Your goal:
Below are records; copy exactly the line containing "(256, 196) = (213, 362): brown nut -> none" and every line after it, through the last.

** Opening Supplied data block **

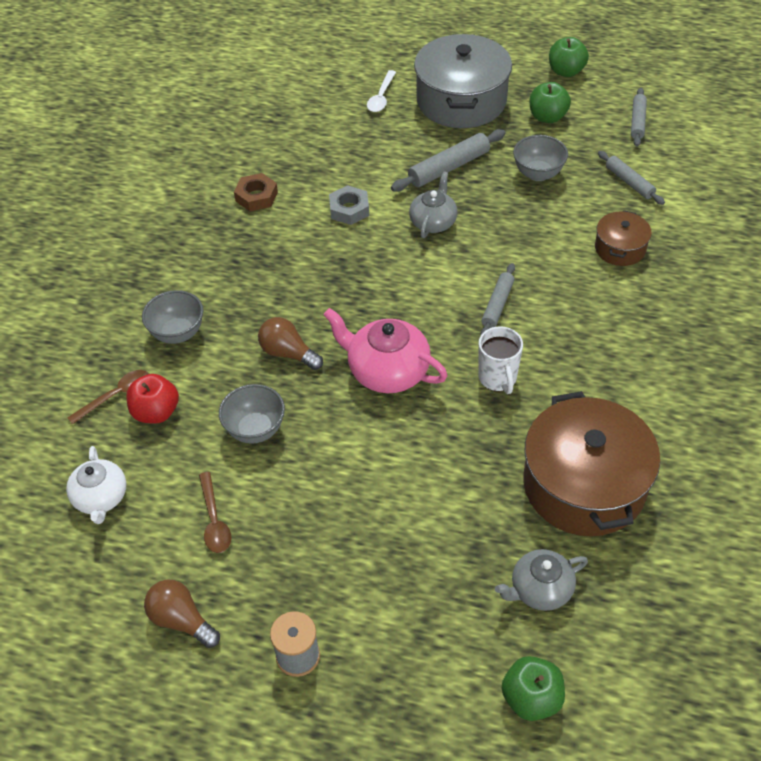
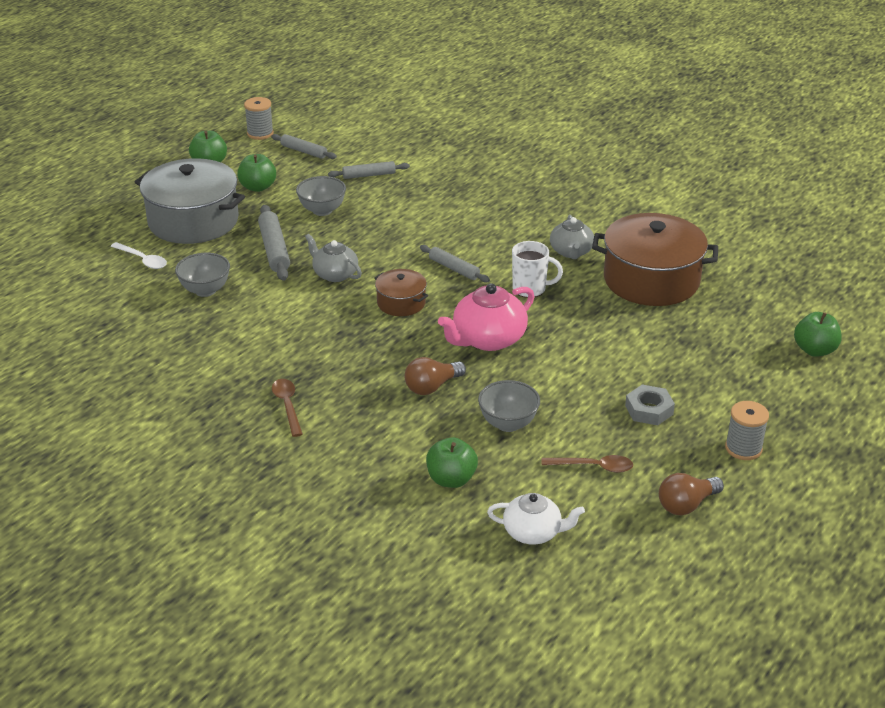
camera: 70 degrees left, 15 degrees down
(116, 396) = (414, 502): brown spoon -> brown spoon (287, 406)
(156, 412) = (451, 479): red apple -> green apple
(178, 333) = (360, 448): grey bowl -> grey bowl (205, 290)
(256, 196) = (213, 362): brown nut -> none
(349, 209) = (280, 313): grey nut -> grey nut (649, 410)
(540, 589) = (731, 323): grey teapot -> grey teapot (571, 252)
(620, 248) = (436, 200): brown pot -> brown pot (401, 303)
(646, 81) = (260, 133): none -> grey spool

** Closing Supplied data block **

Problem solution:
(256, 196) = (213, 362): brown nut -> none
(349, 209) = (280, 313): grey nut -> grey nut (649, 410)
(540, 589) = (731, 323): grey teapot -> grey teapot (571, 252)
(620, 248) = (436, 200): brown pot -> brown pot (401, 303)
(646, 81) = (260, 133): none -> grey spool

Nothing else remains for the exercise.